Copy out the data below as written; omit any images.

___ PROVIDED RECORDS ___

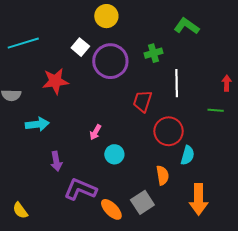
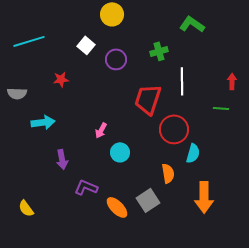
purple circle: (110, 61) -> (116, 59), size x0.6
red star: (55, 81) -> (61, 79), size x0.6
red trapezoid: (142, 101) -> (148, 99), size x1.4
purple L-shape: (80, 189) -> (86, 187), size x0.7

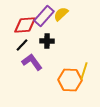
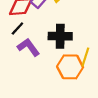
black cross: (47, 41) -> (60, 36), moved, size x1.5

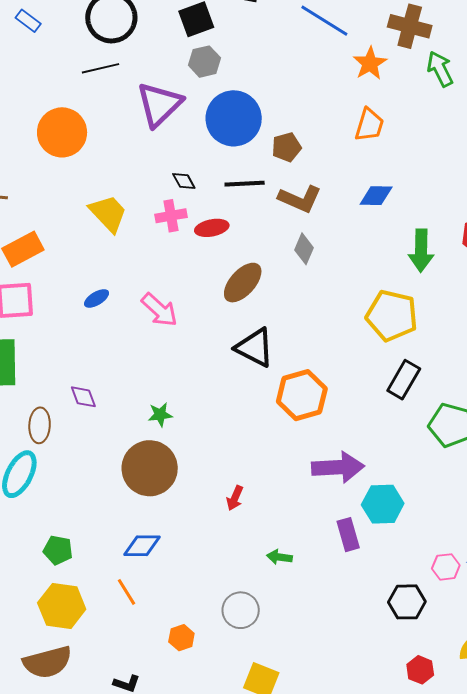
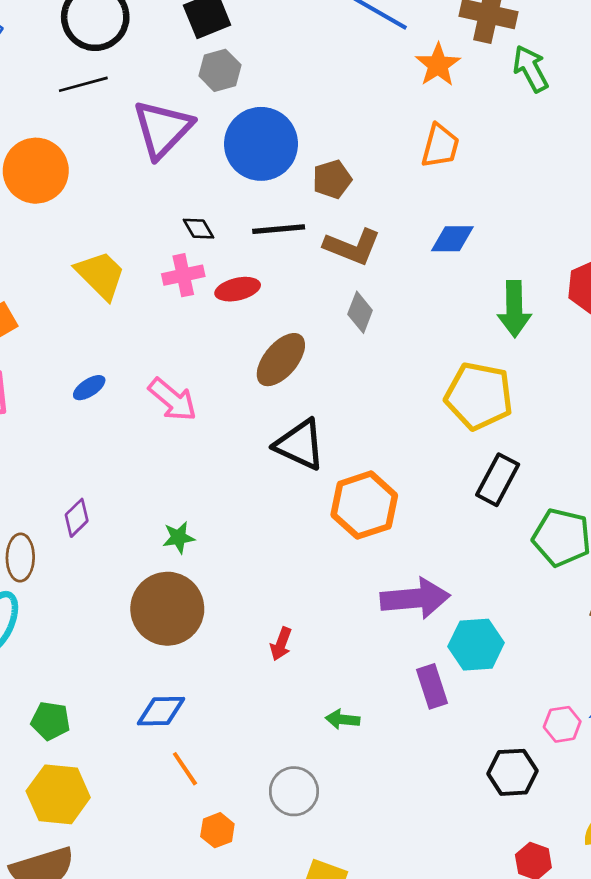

___

_COMPLETED TASK_.
purple circle: (110, 61) -> (116, 59), size x0.6
red star: (55, 81) -> (61, 79), size x0.6
red trapezoid: (142, 101) -> (148, 99), size x1.4
purple L-shape: (80, 189) -> (86, 187), size x0.7

black cross: (47, 41) -> (60, 36), moved, size x1.5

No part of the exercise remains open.